- Your objective -
Reproduce exactly the lines from the top of the records below through the line holding "The tazukenu (grey) at (901, 290) appeared.".

- Input material -
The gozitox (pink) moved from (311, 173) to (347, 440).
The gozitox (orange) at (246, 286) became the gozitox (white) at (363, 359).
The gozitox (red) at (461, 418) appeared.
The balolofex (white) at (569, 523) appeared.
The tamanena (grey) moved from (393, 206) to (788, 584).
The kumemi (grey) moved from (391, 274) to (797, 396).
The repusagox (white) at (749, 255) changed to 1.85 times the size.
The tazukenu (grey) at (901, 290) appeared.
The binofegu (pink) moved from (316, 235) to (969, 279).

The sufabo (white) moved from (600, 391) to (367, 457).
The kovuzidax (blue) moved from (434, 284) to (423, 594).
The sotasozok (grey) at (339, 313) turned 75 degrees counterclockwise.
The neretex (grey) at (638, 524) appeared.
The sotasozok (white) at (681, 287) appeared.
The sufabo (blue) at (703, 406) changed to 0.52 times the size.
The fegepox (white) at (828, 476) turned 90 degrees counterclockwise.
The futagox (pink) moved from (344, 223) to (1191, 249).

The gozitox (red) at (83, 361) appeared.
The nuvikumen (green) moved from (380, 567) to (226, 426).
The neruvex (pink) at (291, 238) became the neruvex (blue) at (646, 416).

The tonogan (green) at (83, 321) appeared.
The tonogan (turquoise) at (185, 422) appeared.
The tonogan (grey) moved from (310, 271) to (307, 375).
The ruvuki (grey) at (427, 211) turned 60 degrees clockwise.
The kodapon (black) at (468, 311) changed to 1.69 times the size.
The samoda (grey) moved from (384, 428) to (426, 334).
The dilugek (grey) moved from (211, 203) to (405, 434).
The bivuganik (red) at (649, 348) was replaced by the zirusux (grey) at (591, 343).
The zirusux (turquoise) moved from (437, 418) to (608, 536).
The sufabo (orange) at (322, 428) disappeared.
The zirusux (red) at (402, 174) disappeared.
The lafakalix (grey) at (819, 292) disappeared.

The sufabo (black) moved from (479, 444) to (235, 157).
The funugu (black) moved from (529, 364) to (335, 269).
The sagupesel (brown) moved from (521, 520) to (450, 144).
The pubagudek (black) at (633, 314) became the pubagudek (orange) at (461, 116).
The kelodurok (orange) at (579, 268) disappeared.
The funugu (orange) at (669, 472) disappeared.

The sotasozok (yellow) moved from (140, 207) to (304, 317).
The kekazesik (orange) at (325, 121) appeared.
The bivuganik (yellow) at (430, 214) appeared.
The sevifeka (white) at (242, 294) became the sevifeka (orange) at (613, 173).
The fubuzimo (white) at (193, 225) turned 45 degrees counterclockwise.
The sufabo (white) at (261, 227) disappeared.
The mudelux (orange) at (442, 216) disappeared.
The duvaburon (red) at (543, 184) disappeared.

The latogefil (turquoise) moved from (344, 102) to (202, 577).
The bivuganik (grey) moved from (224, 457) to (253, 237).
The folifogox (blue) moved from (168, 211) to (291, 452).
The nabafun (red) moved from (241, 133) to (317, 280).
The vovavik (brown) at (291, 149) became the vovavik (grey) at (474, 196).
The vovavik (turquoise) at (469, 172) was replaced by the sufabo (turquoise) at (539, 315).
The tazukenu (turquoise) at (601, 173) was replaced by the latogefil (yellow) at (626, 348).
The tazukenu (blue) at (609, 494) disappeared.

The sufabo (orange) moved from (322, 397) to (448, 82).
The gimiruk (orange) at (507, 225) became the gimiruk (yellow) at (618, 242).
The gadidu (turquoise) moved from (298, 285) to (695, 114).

- Response to the exercise -
The gozitox (pink) moved from (311, 173) to (347, 440).
The gozitox (orange) at (246, 286) became the gozitox (white) at (363, 359).
The gozitox (red) at (461, 418) appeared.
The balolofex (white) at (569, 523) appeared.
The tamanena (grey) moved from (393, 206) to (788, 584).
The kumemi (grey) moved from (391, 274) to (797, 396).
The repusagox (white) at (749, 255) changed to 1.85 times the size.
The tazukenu (grey) at (901, 290) appeared.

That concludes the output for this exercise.